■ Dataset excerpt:
────────

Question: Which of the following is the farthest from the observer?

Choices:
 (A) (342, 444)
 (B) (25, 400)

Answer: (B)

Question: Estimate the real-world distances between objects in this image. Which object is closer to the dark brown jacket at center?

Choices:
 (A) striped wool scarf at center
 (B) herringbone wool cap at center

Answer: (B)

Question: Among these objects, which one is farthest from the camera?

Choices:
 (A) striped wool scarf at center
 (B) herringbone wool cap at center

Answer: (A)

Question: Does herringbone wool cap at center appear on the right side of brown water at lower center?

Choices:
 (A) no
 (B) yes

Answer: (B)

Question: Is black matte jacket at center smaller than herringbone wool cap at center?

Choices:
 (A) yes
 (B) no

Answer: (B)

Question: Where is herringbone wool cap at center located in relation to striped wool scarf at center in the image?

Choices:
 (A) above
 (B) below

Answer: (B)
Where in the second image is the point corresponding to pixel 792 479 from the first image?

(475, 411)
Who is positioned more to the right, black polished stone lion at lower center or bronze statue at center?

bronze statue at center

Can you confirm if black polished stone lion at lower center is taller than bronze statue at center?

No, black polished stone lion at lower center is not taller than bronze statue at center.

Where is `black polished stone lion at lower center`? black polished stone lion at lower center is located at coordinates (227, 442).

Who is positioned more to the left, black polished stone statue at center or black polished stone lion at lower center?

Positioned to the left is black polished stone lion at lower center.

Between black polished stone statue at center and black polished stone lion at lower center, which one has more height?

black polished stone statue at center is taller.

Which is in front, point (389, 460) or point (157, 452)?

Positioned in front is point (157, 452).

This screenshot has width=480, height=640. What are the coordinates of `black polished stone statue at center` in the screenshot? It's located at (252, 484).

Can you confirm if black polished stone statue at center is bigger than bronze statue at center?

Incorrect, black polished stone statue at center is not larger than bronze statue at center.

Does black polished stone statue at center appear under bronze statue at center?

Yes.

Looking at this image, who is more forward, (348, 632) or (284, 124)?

────────

■ To do: Count the lines in the entries above that contain the string "objects", treating uppercase and lowercase as different. Give only the number.

■ Correct result: 2